(Your goal) From the listing below, set down exactly the lines between the one holding "(324, 276) = (467, 321): green shoe -> none" and the one holding "(498, 322) = (244, 316): yellow", inclusive. No other line is wanted.

(Task data)
╭──

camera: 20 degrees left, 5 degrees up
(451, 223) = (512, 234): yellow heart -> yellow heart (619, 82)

╰──
╭──

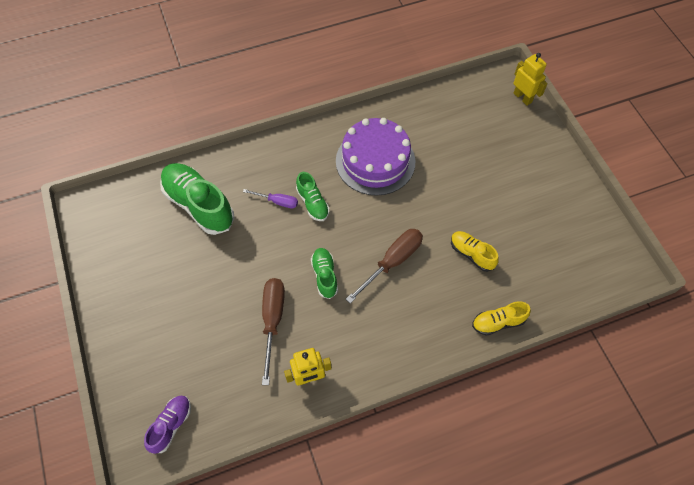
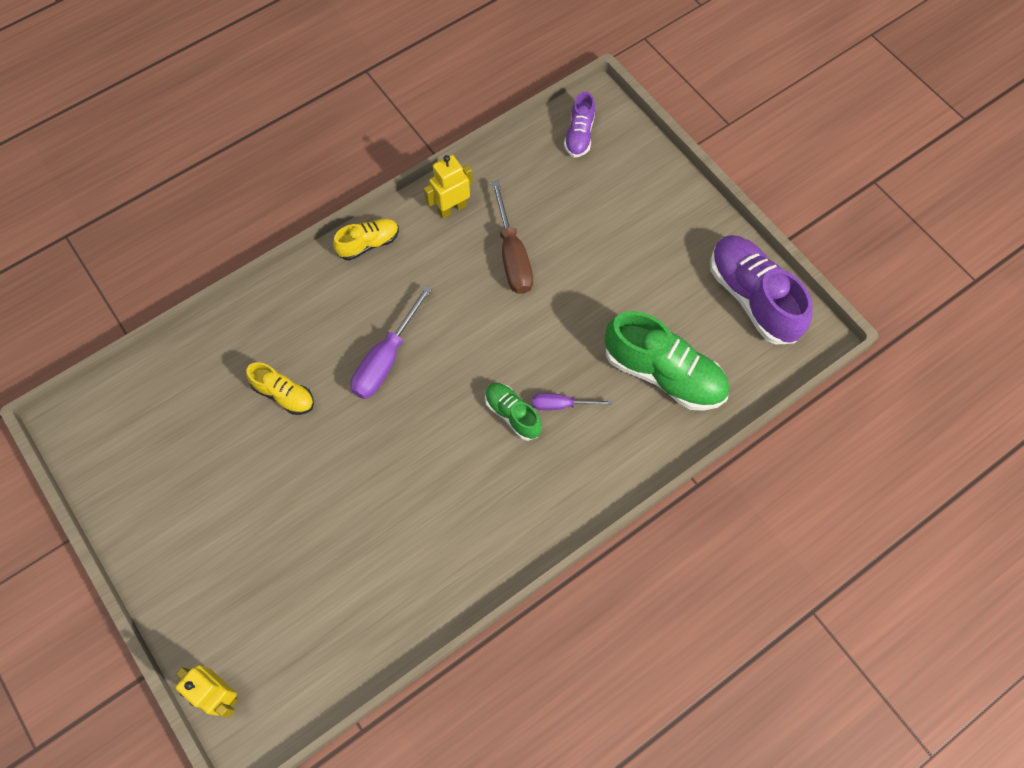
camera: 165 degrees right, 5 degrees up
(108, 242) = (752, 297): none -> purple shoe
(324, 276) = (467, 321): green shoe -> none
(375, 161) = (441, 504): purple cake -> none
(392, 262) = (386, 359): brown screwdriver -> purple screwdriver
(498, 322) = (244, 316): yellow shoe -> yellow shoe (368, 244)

╰──

(Response to this task)
(324, 276) = (467, 321): green shoe -> none
(375, 161) = (441, 504): purple cake -> none
(392, 262) = (386, 359): brown screwdriver -> purple screwdriver
(498, 322) = (244, 316): yellow shoe -> yellow shoe (368, 244)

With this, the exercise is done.